> **Source data**
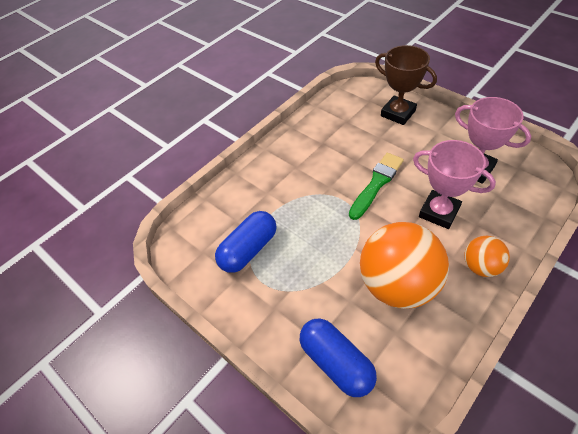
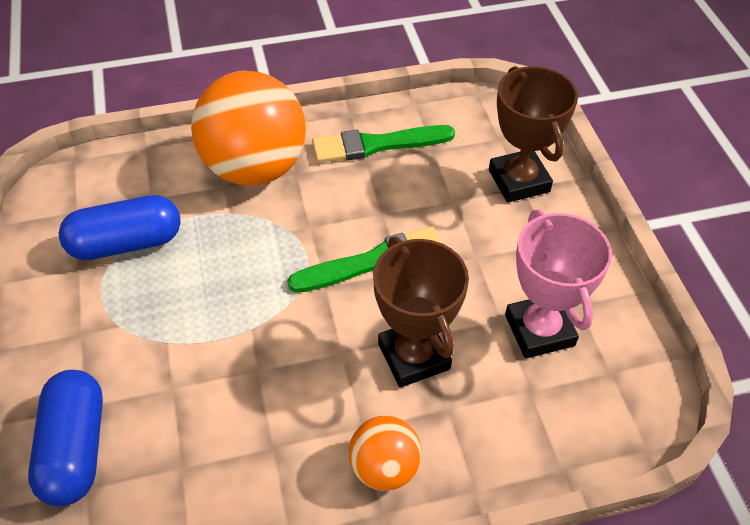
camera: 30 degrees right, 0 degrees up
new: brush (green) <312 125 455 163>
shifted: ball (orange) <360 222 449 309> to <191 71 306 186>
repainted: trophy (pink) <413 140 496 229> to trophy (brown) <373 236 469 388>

> **What you have to do**
Line by line, restate the data above exactly as it stands, minus the pictures.

> **Exercise solution**
camera: 30 degrees right, 0 degrees up
new: brush (green) <312 125 455 163>
shifted: ball (orange) <360 222 449 309> to <191 71 306 186>
repainted: trophy (pink) <413 140 496 229> to trophy (brown) <373 236 469 388>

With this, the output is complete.